Work order: Check each line of the records below and collect those that include the word "blue".

Recorded data:
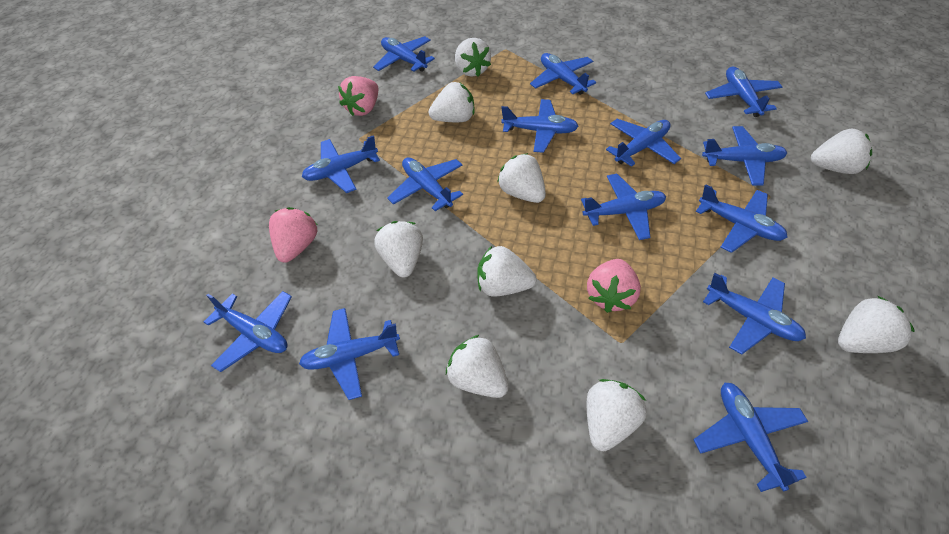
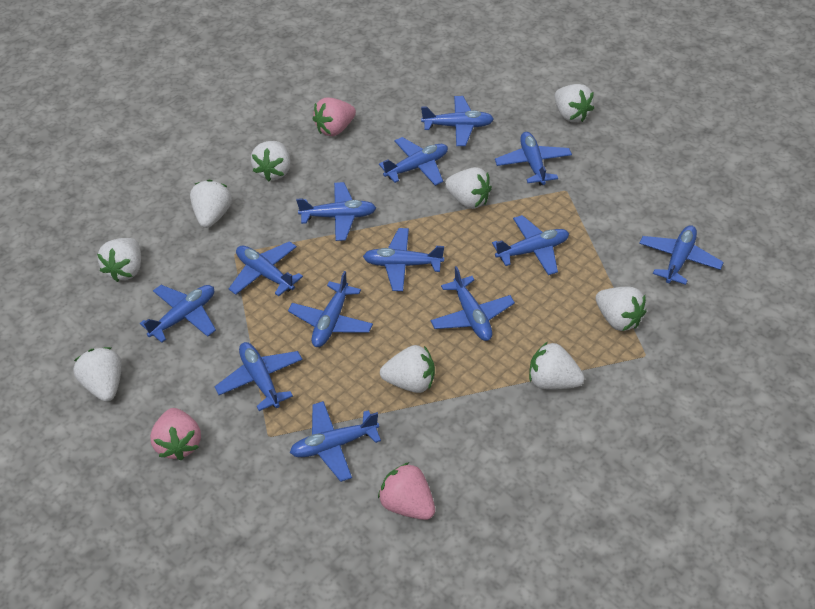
blue plane: 14 -> 13

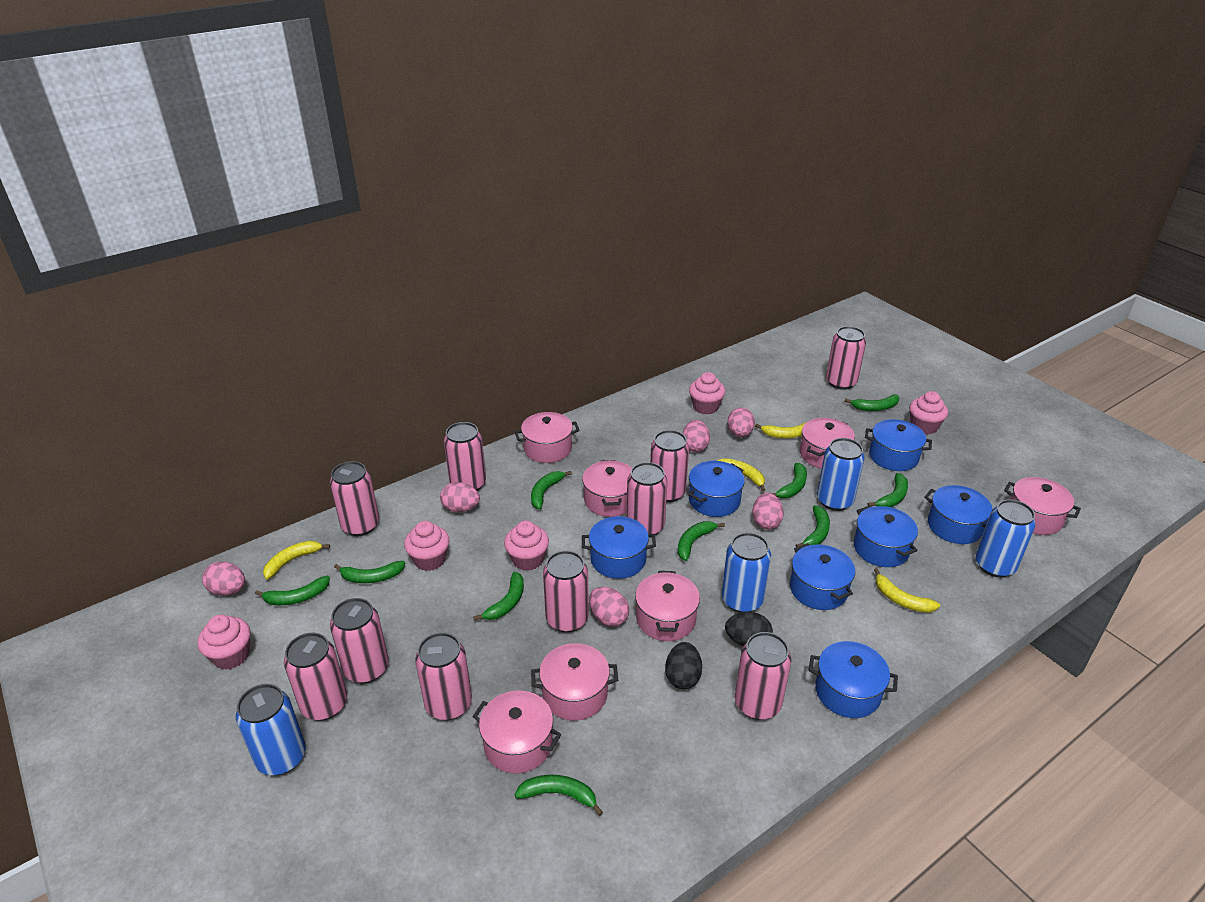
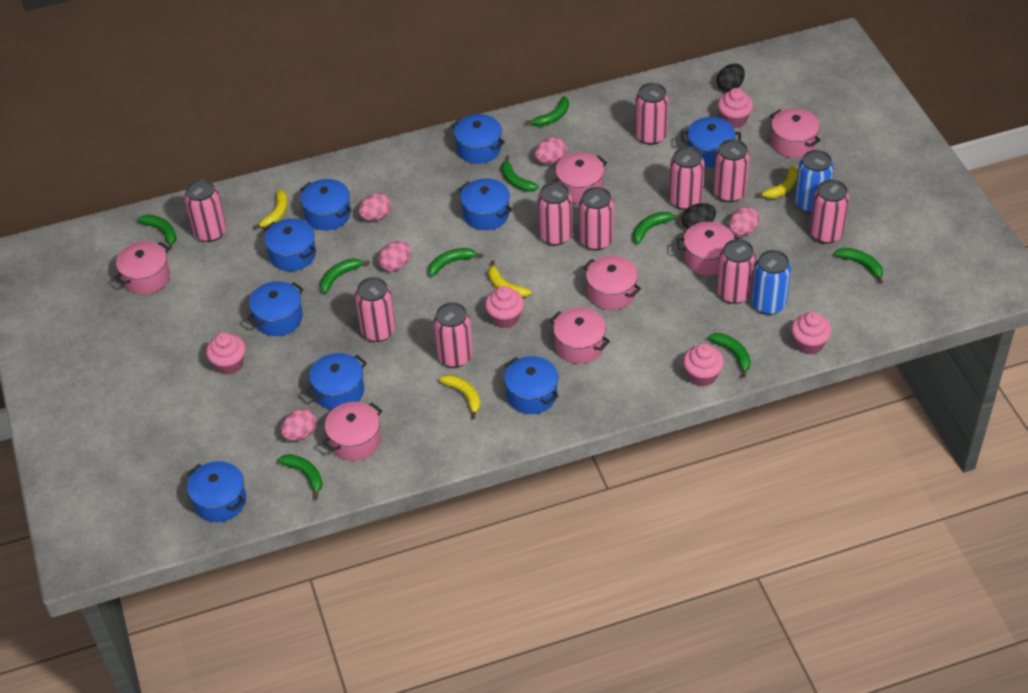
blue can: 4 -> 2
blue pot: 7 -> 9
green banana: 10 -> 9
pink egg: 6 -> 5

Answer below:
blue plane: 14 -> 13
blue can: 4 -> 2
blue pot: 7 -> 9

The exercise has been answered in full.